_What to produce_
If a line of the data below contains the string "brick", count it, then state the total alone.

_Dataset content_

● ● ●

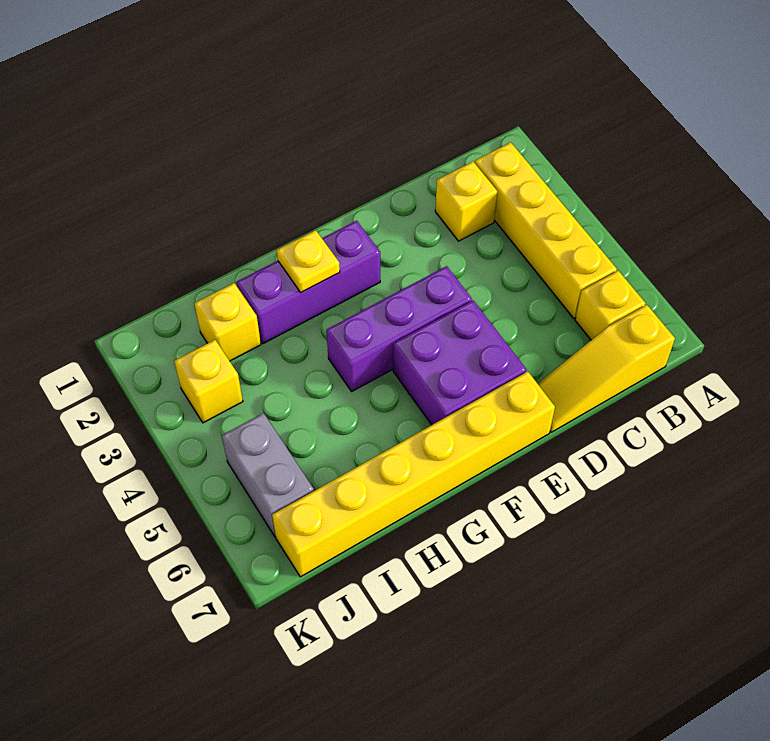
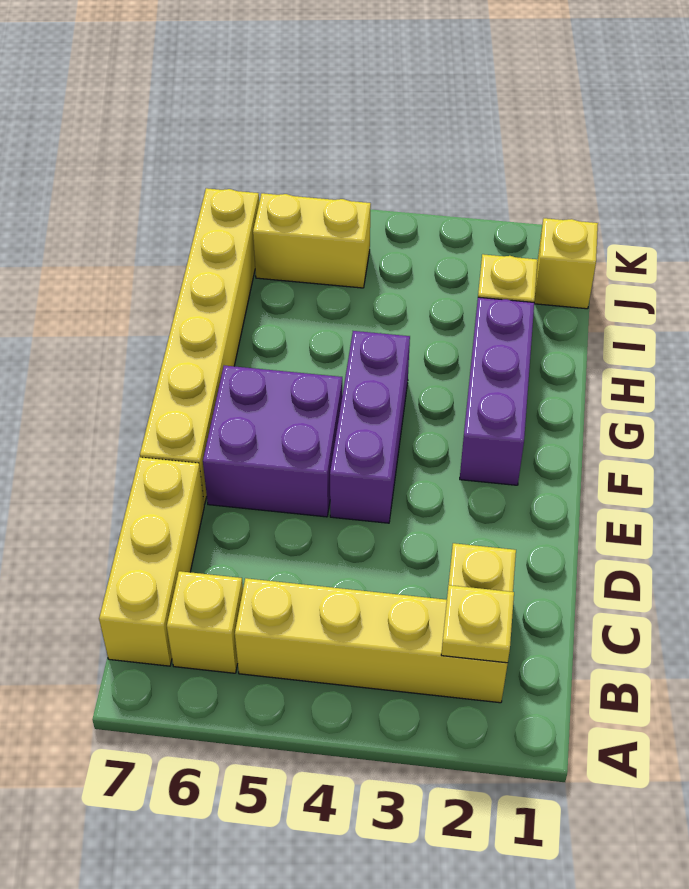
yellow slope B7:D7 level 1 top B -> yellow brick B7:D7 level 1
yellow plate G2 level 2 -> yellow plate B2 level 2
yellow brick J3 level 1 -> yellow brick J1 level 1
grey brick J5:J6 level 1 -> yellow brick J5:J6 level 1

● ● ●

_Exercise output_
3